EXERCISE INSTRUCTIONS.
Could you restate, word for word, the line that has "white pyramid [685,403,840,543] -> none" and all lines following it through the end of the entries below?

○ ○ ○ ○

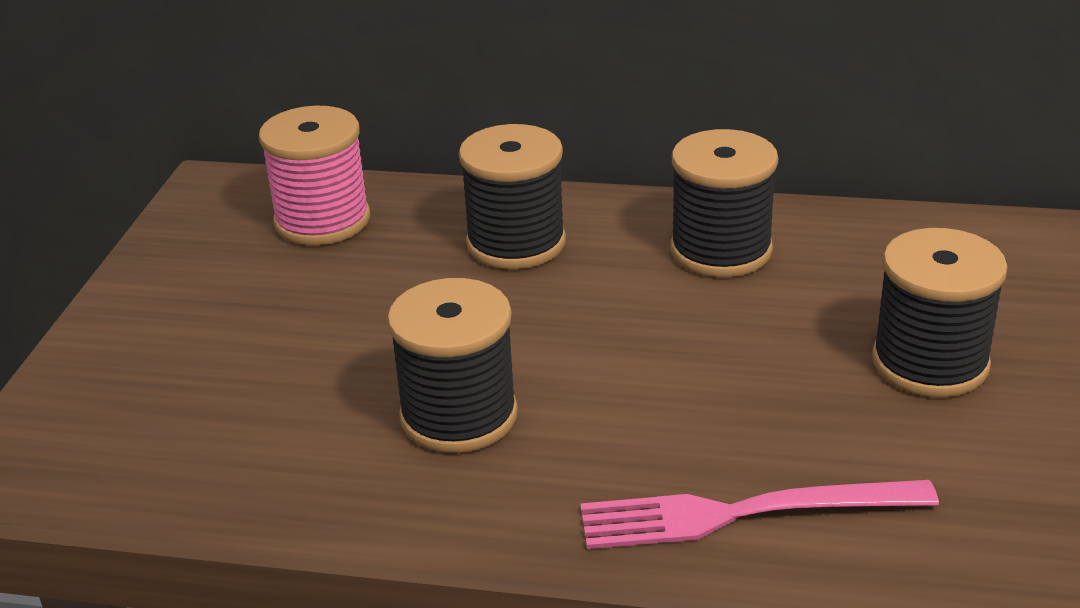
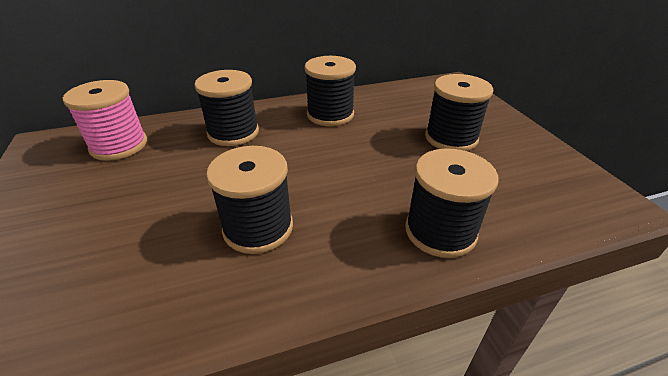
camera: 30 degrees left, 5 degrees up
pink fork [580,480,939,549] -> black spool [405,148,498,258]

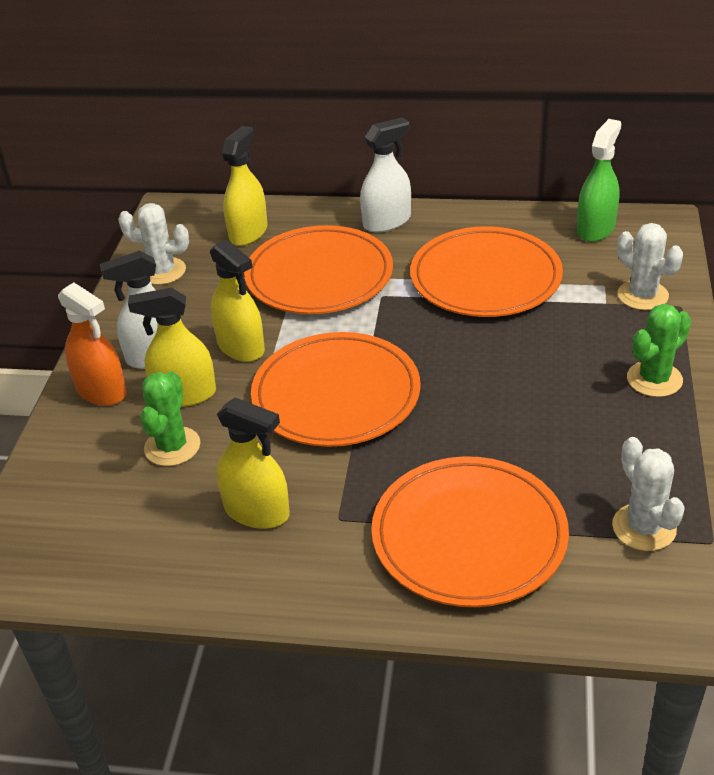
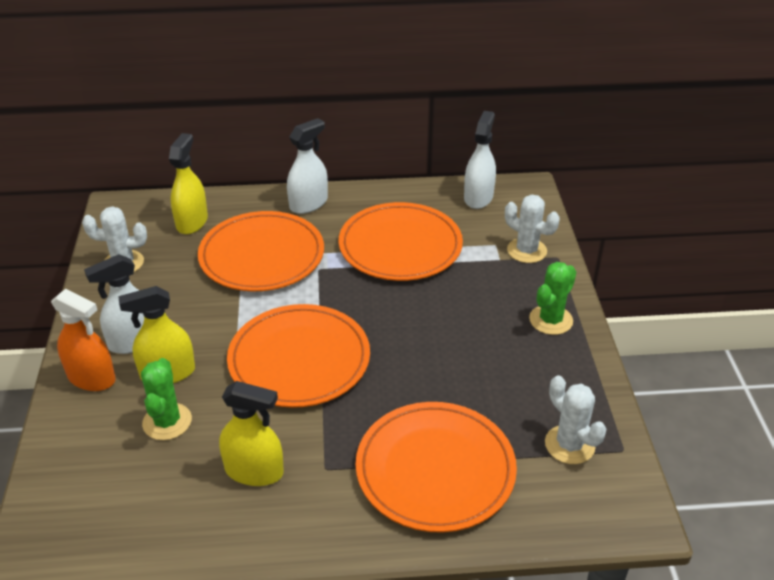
camera: 15 degrees left, 0 degrees up
yellow spray bottle [210,239,265,362] -> none
green spray bottle [577,119,621,242] -> white spray bottle [464,111,496,209]

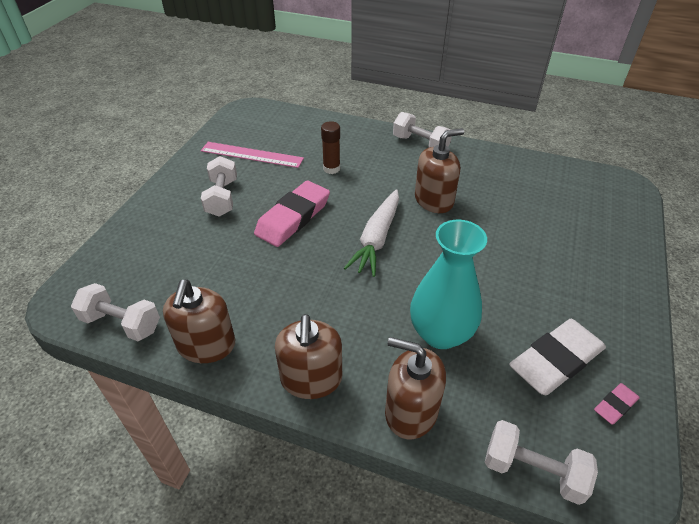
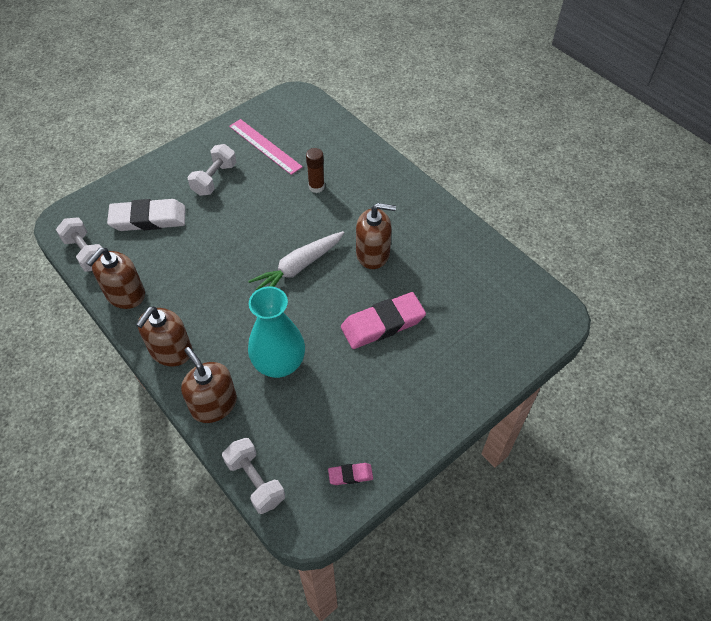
camera: 30 degrees right, 10 degrees up
pink eraser [254,181,330,247] -> pink eraser moved to [341,292,426,349]
white dumbbell [393,112,452,148] -> none
white eraser [509,319,606,395] -> white eraser moved to [107,199,186,231]

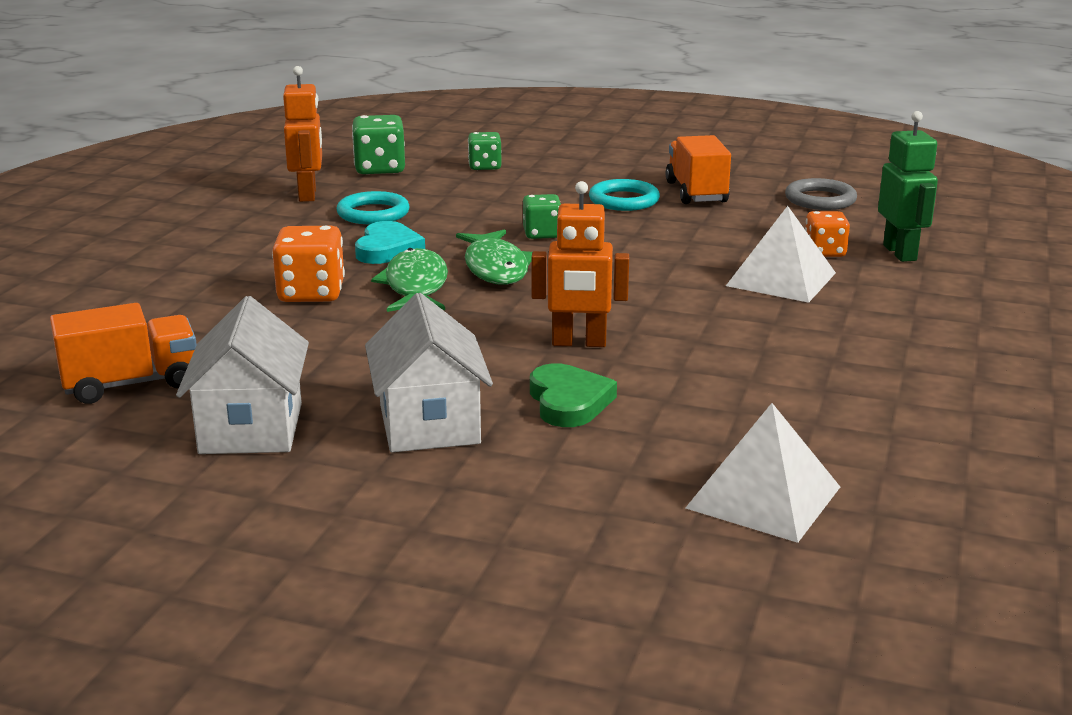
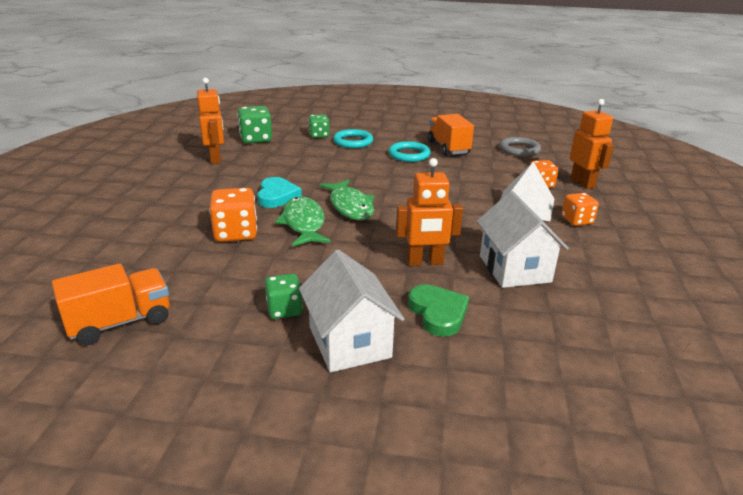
camera: 10 degrees left, 5 degrees up
white house [176,296,309,454] -> white house moved to [477,191,569,288]
turquoise ring [336,191,410,224] -> turquoise ring moved to [333,129,373,148]
green dice [523,194,561,239] -> green dice moved to [265,274,303,319]
white pyramid [685,403,840,543] -> none
green robot [878,111,938,262] -> orange robot [570,99,614,189]
none -> orange dice [561,193,599,226]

○ ○ ○ ○

SOLUTION TO THE PROBLEM.
white pyramid [685,403,840,543] -> none
green robot [878,111,938,262] -> orange robot [570,99,614,189]
none -> orange dice [561,193,599,226]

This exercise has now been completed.